• [Given entries]
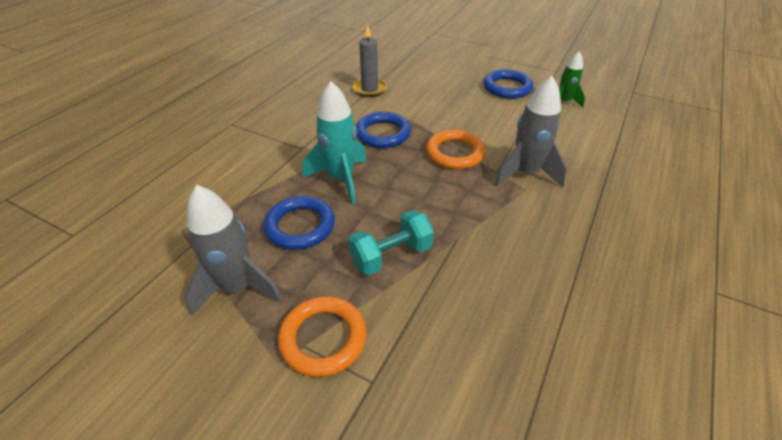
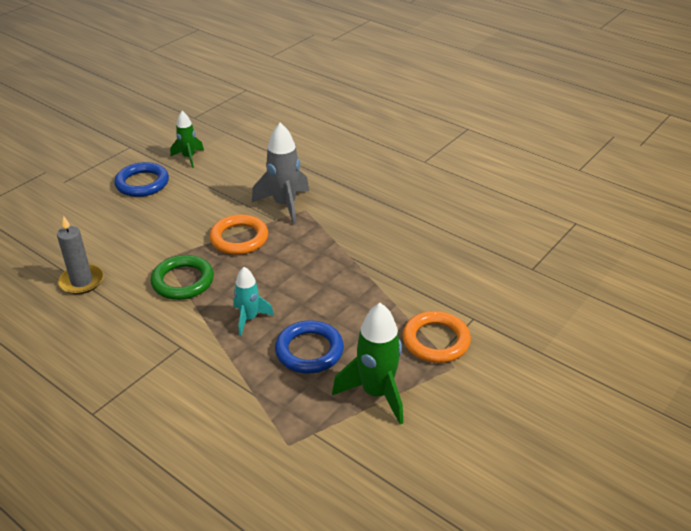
camera: 80 degrees left, 5 degrees down
(237, 287) = (376, 393): grey rocket -> green rocket
(341, 179) = (249, 318): turquoise rocket -> turquoise rocket, size x0.61
(383, 134) = (183, 281): blue ring -> green ring
(391, 255) = (361, 296): turquoise dumbbell -> none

• [What you are asked to do] Your reply must match the data above line for line, except that it holds no pictures.

• [Answer box]
camera: 80 degrees left, 5 degrees down
(237, 287) = (376, 393): grey rocket -> green rocket
(341, 179) = (249, 318): turquoise rocket -> turquoise rocket, size x0.61
(383, 134) = (183, 281): blue ring -> green ring
(391, 255) = (361, 296): turquoise dumbbell -> none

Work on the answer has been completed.